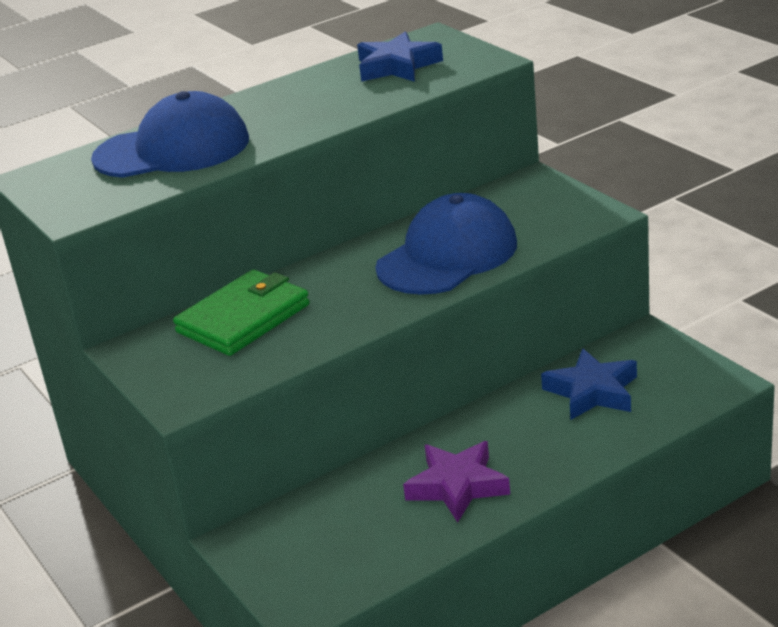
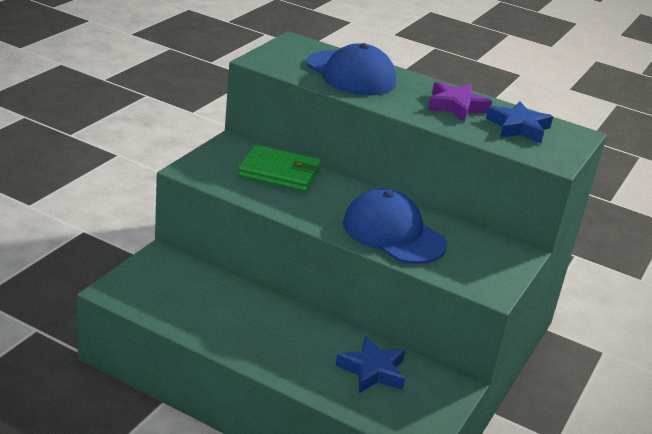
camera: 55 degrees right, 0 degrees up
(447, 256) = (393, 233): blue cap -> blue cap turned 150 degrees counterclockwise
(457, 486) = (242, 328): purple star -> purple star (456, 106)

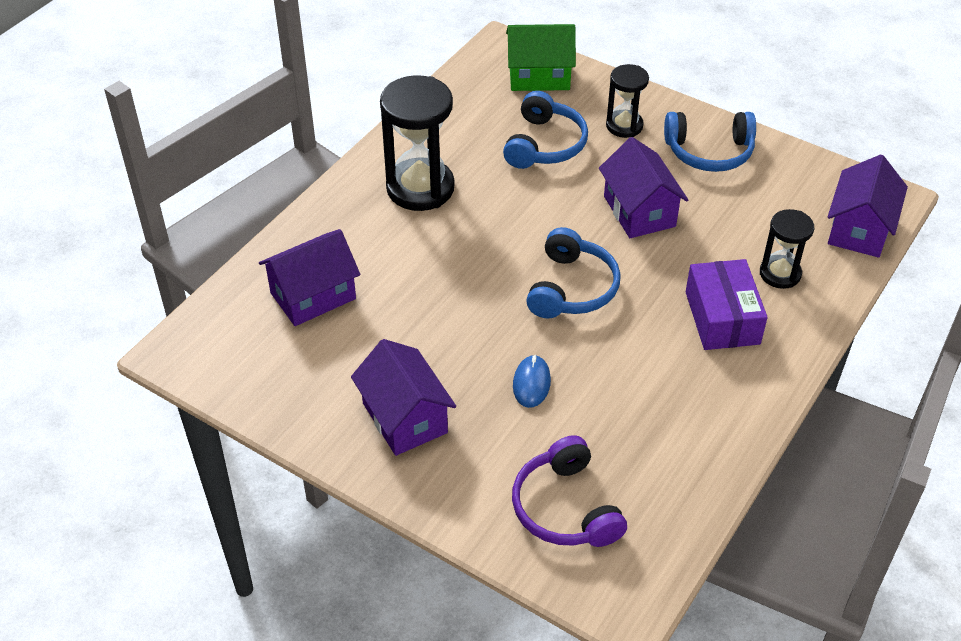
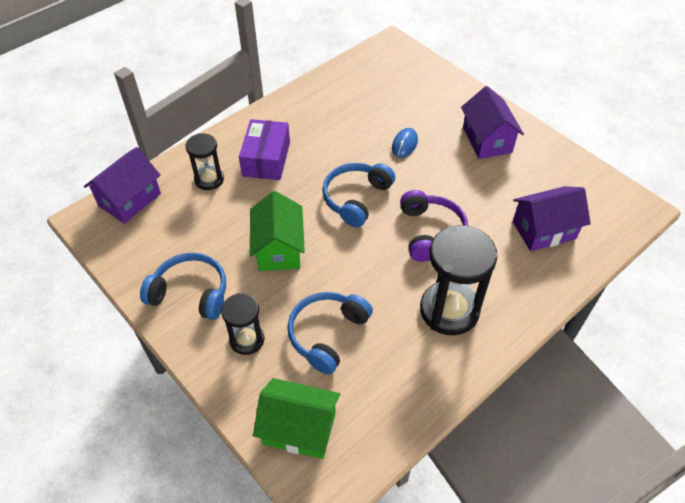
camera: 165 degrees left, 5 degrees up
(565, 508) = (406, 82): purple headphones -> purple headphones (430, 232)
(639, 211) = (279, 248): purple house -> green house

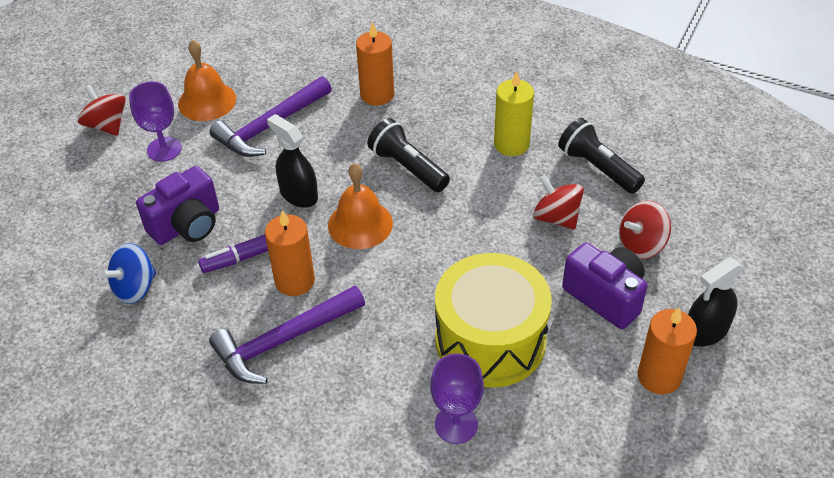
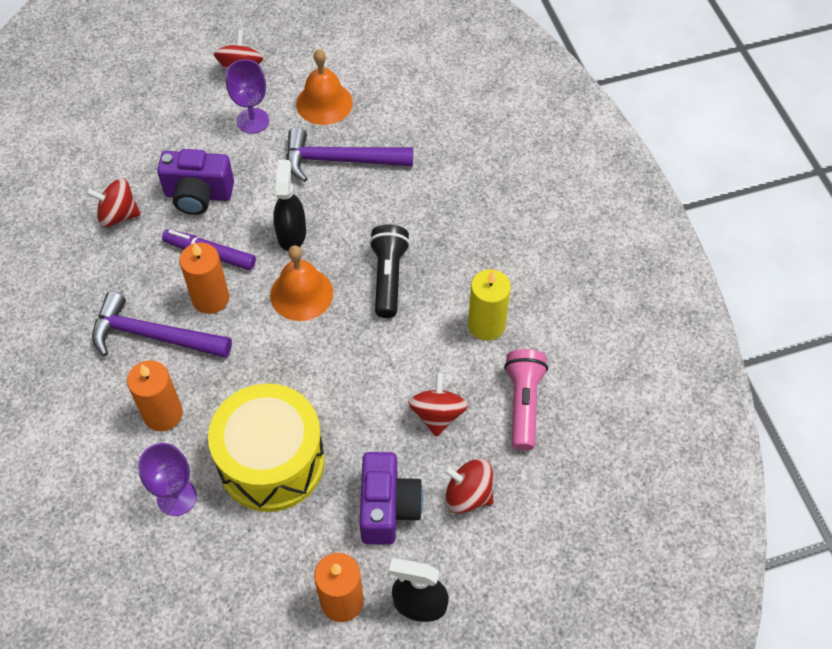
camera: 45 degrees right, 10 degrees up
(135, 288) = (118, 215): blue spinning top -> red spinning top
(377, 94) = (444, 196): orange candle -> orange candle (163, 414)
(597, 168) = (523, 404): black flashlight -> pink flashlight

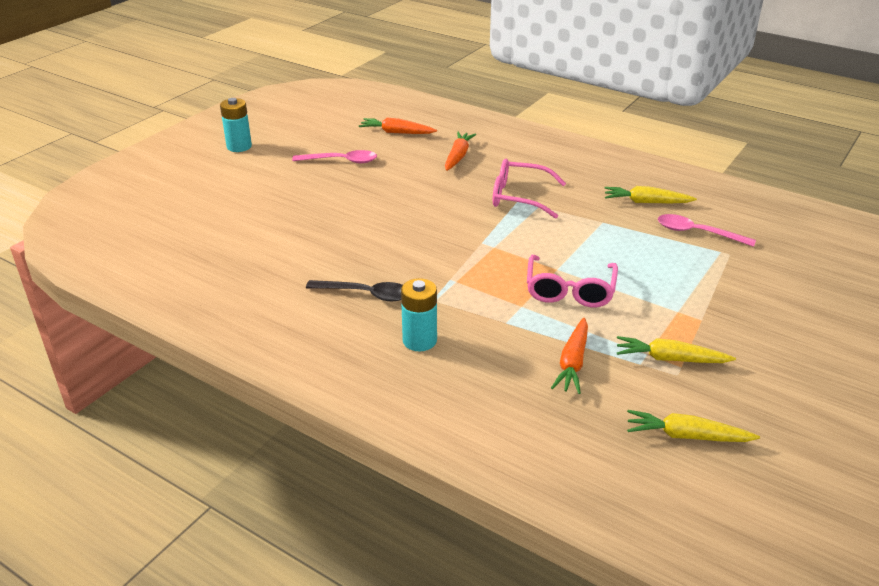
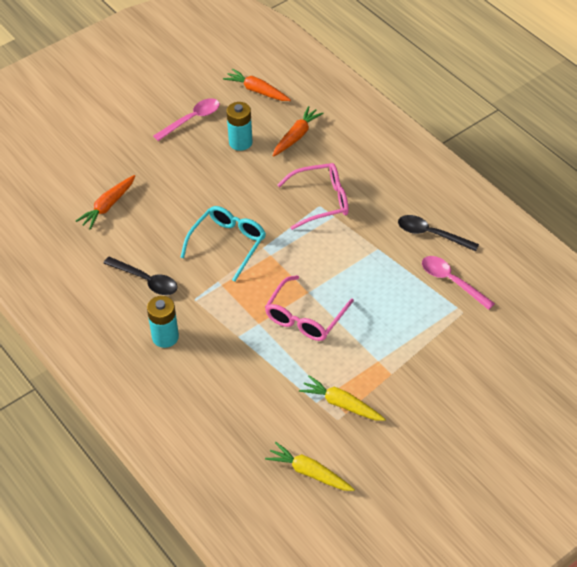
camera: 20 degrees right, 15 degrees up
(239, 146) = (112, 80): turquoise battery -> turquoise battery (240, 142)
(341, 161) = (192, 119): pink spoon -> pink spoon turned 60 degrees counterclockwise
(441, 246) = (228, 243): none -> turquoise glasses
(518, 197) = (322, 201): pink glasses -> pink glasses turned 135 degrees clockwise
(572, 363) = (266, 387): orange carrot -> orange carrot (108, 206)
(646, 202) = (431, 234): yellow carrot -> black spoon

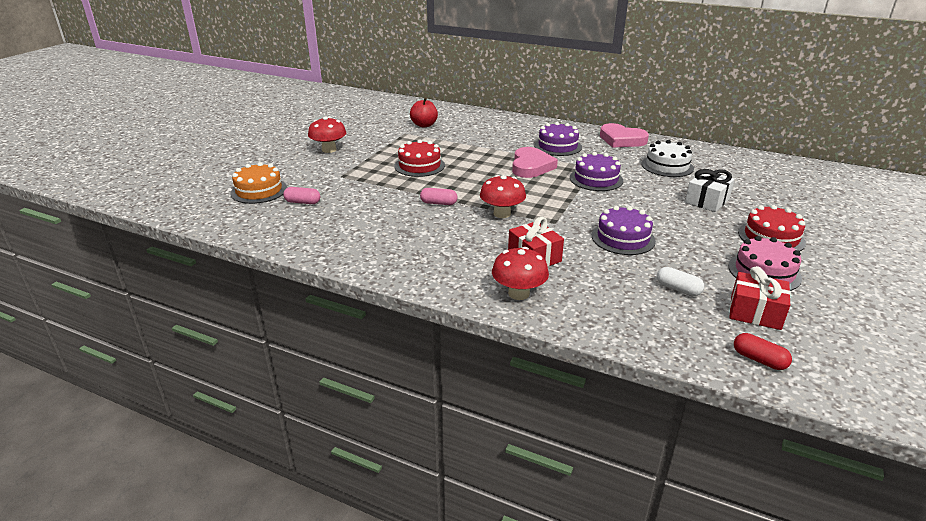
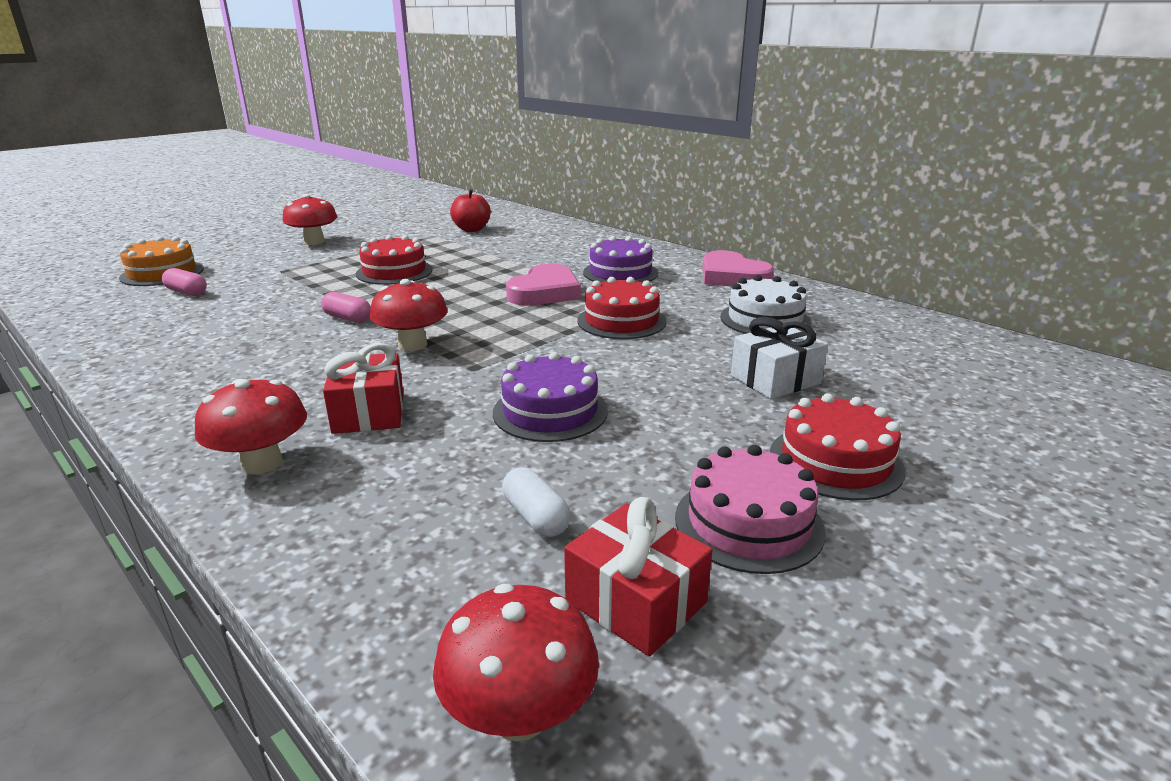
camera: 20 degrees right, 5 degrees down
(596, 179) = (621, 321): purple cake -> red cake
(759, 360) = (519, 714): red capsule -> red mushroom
---+---
> **TASK STATEMENT**
Each record should be written out again exactly, though without its pictures.

> **OUTPUT BELOW**
camera: 55 degrees right, 0 degrees up
(447, 256) = (393, 233): blue cap -> blue cap turned 150 degrees counterclockwise
(457, 486) = (242, 328): purple star -> purple star (456, 106)

camera: 165 degrees left, 5 degrees up
(565, 508) = (406, 82): purple headphones -> purple headphones (430, 232)
(639, 211) = (279, 248): purple house -> green house

camera: 45 degrees right, 10 degrees up
(135, 288) = (118, 215): blue spinning top -> red spinning top
(377, 94) = (444, 196): orange candle -> orange candle (163, 414)
(597, 168) = (523, 404): black flashlight -> pink flashlight

camera: 20 degrees right, 15 degrees up
(239, 146) = (112, 80): turquoise battery -> turquoise battery (240, 142)
(341, 161) = (192, 119): pink spoon -> pink spoon turned 60 degrees counterclockwise
(441, 246) = (228, 243): none -> turquoise glasses
(518, 197) = (322, 201): pink glasses -> pink glasses turned 135 degrees clockwise
(572, 363) = (266, 387): orange carrot -> orange carrot (108, 206)
(646, 202) = (431, 234): yellow carrot -> black spoon

camera: 20 degrees right, 5 degrees down
(596, 179) = (621, 321): purple cake -> red cake
(759, 360) = (519, 714): red capsule -> red mushroom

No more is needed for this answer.